**WORKING DATA:**

——

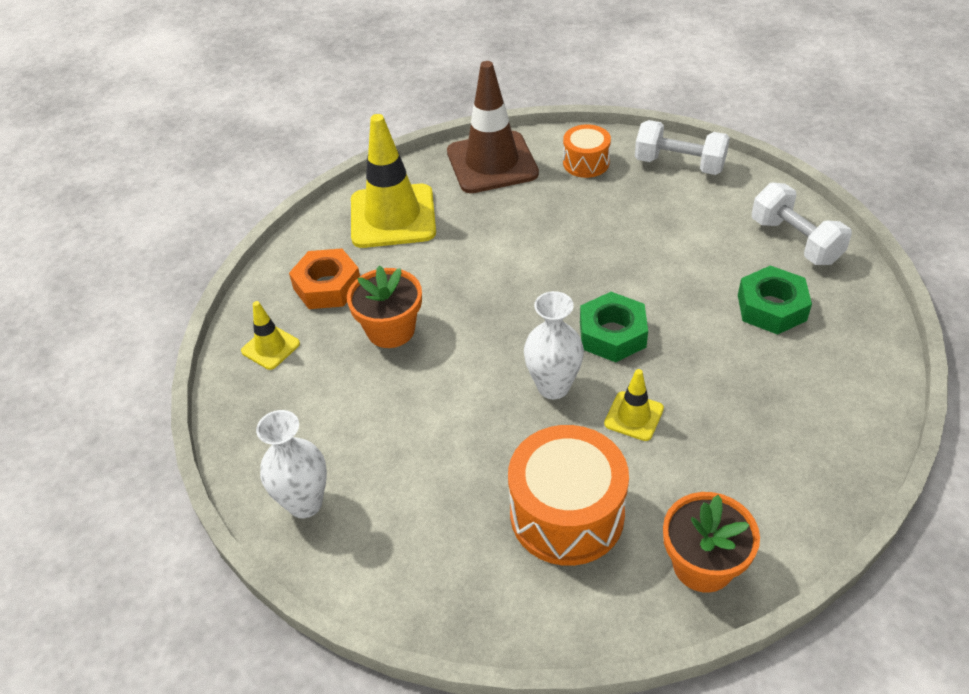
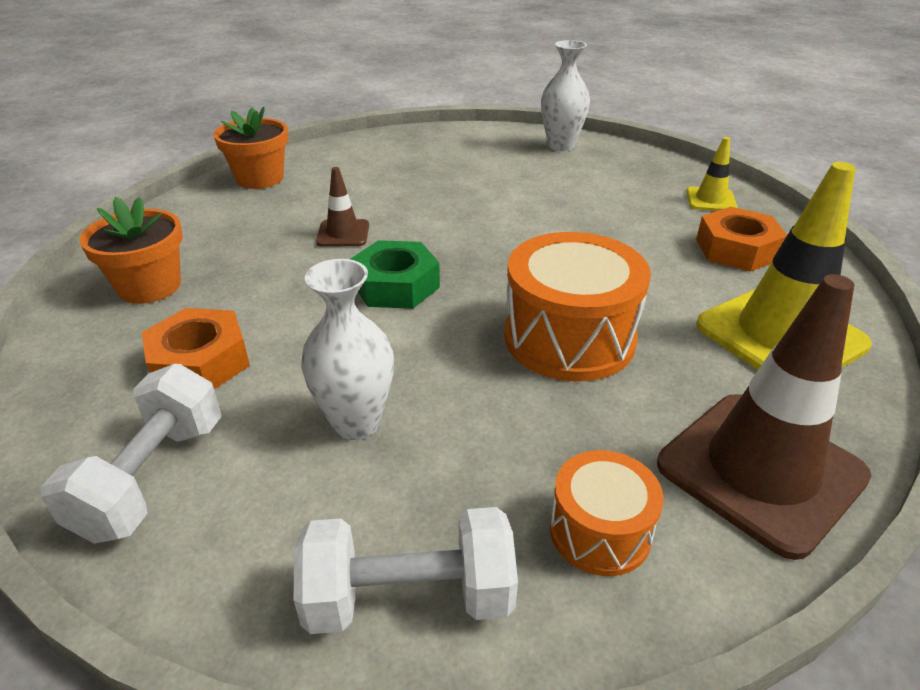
camera: 150 degrees right, 10 degrees down
orange flower pot [347,265,422,348] -> orange flower pot moved to [79,197,183,304]
orange drum [508,425,629,566] -> orange drum moved to [504,232,651,381]
white vase [524,291,584,399] -> white vase moved to [301,259,394,440]
yellow traffic cone [604,369,664,441] -> brown traffic cone [316,167,369,247]
green nut [738,266,812,335] -> orange nut [142,308,250,389]
white dumbbell [752,182,852,265] -> white dumbbell turned 75 degrees clockwise [40,364,222,544]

——

Please work out how many lines above carry "moved", writing only the result.

3